* [WHAT IS BEING ASKED]: If a line of the material holds the string "minus", please copy it.

* [INFORMATION]:
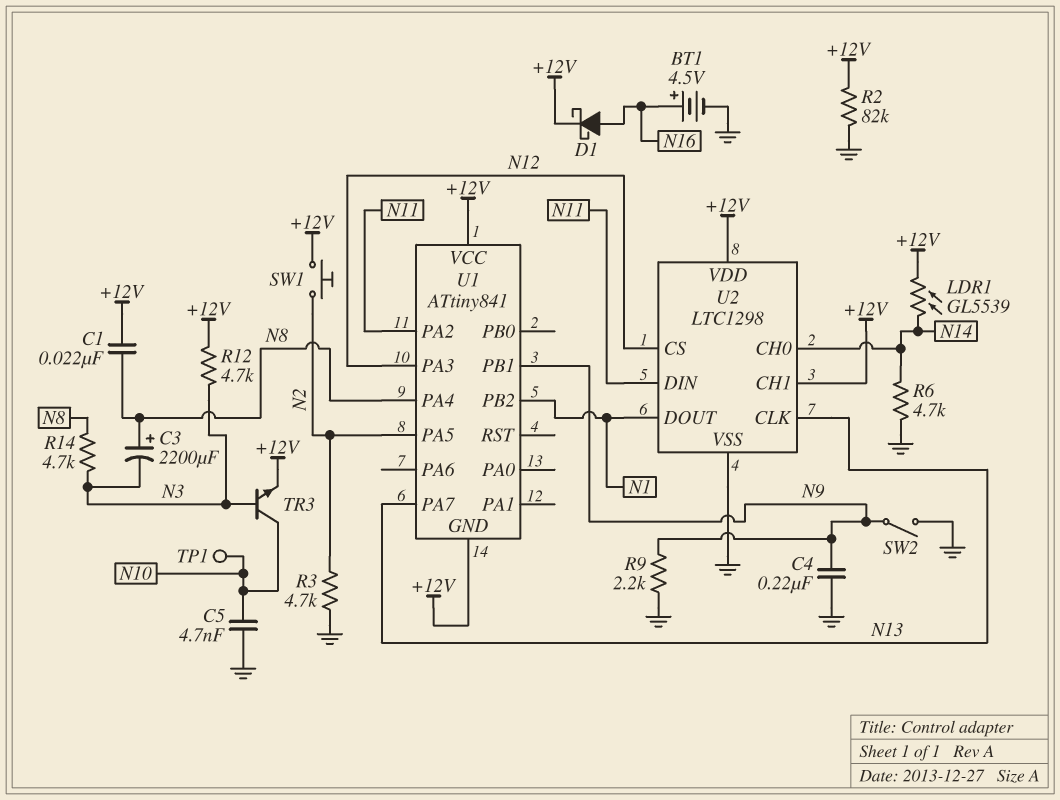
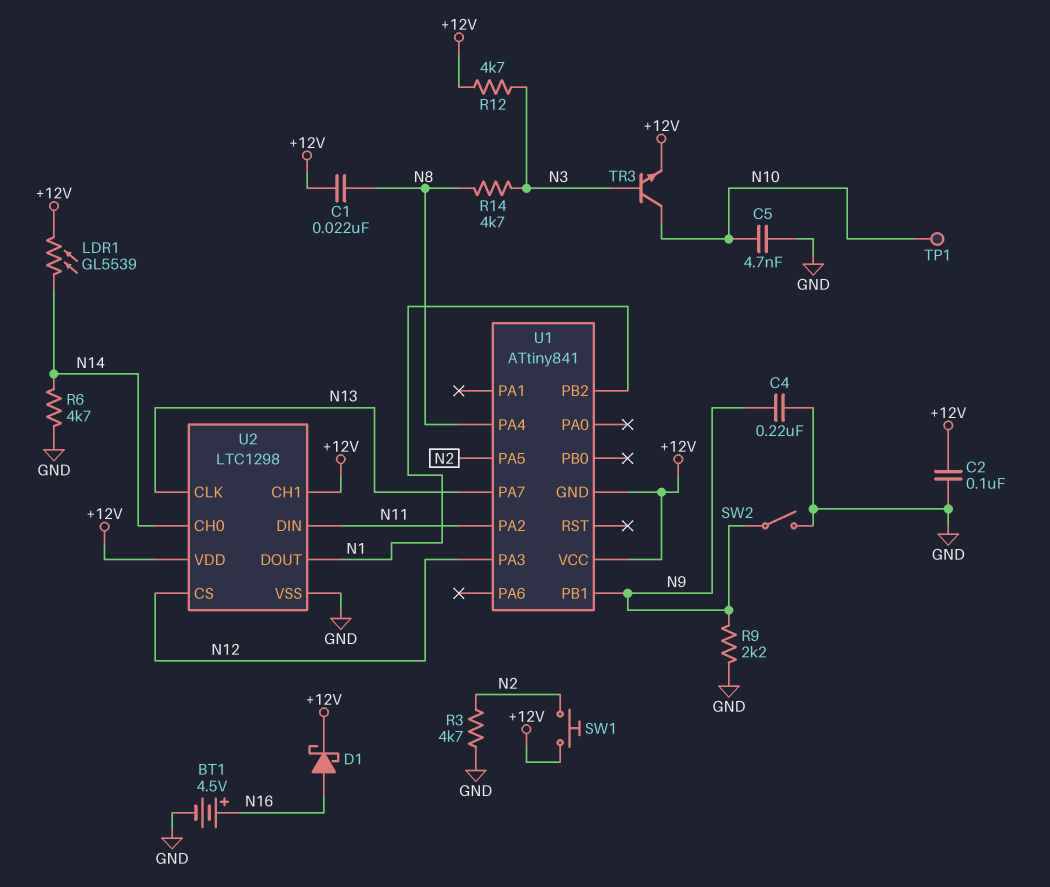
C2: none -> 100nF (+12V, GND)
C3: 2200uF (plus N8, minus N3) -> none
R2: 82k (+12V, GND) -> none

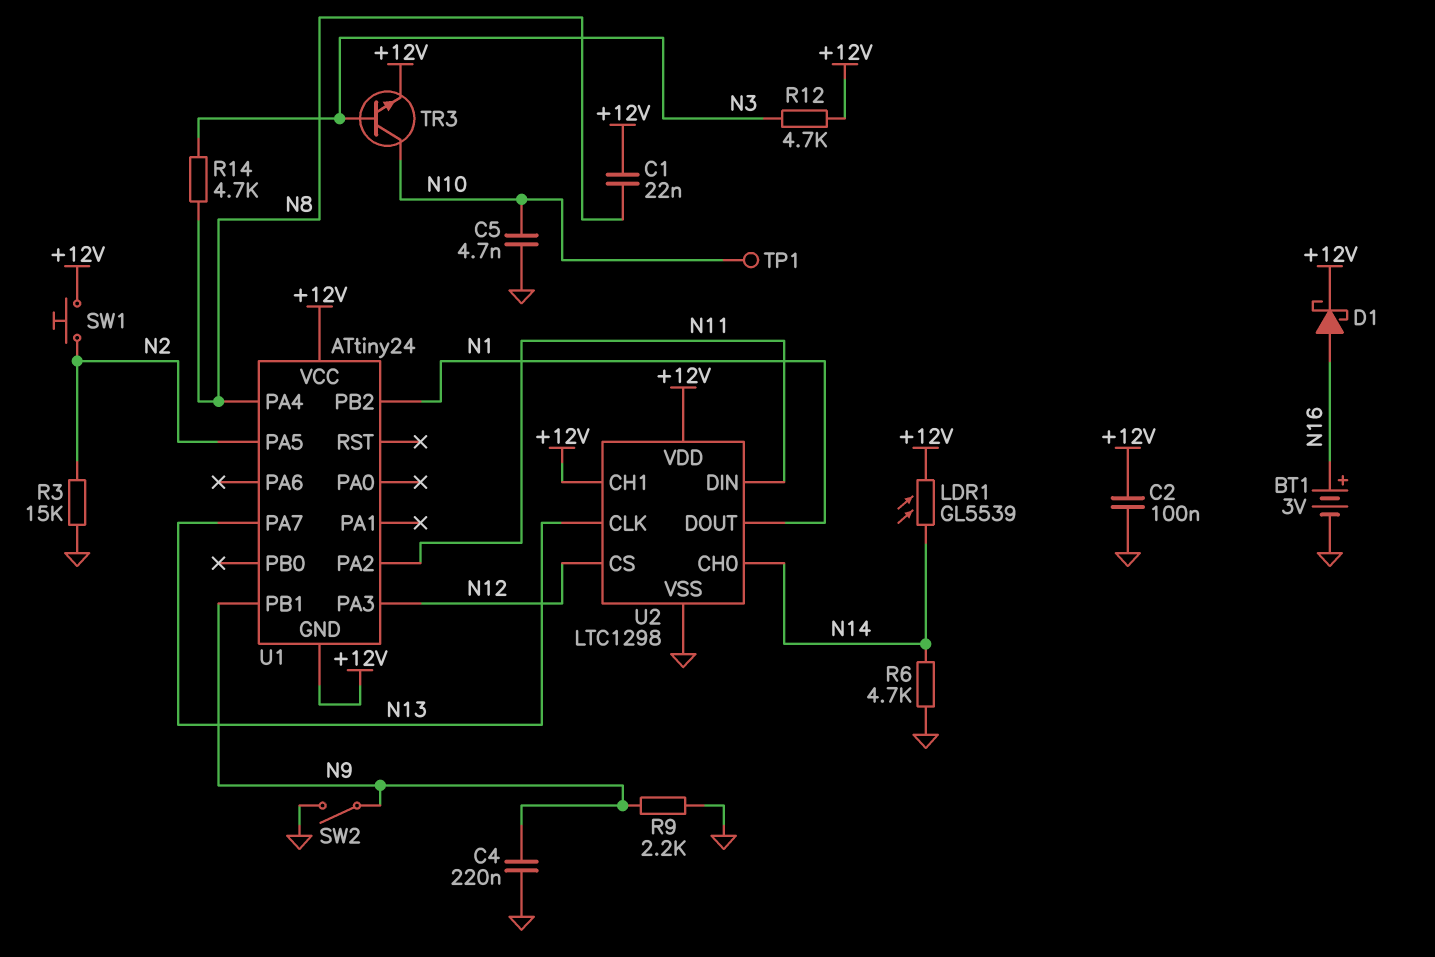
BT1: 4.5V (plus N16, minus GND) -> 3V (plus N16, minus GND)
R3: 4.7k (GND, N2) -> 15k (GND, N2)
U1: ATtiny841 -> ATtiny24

* [RESULT]:
C3: 2200uF (plus N8, minus N3) -> none
BT1: 4.5V (plus N16, minus GND) -> 3V (plus N16, minus GND)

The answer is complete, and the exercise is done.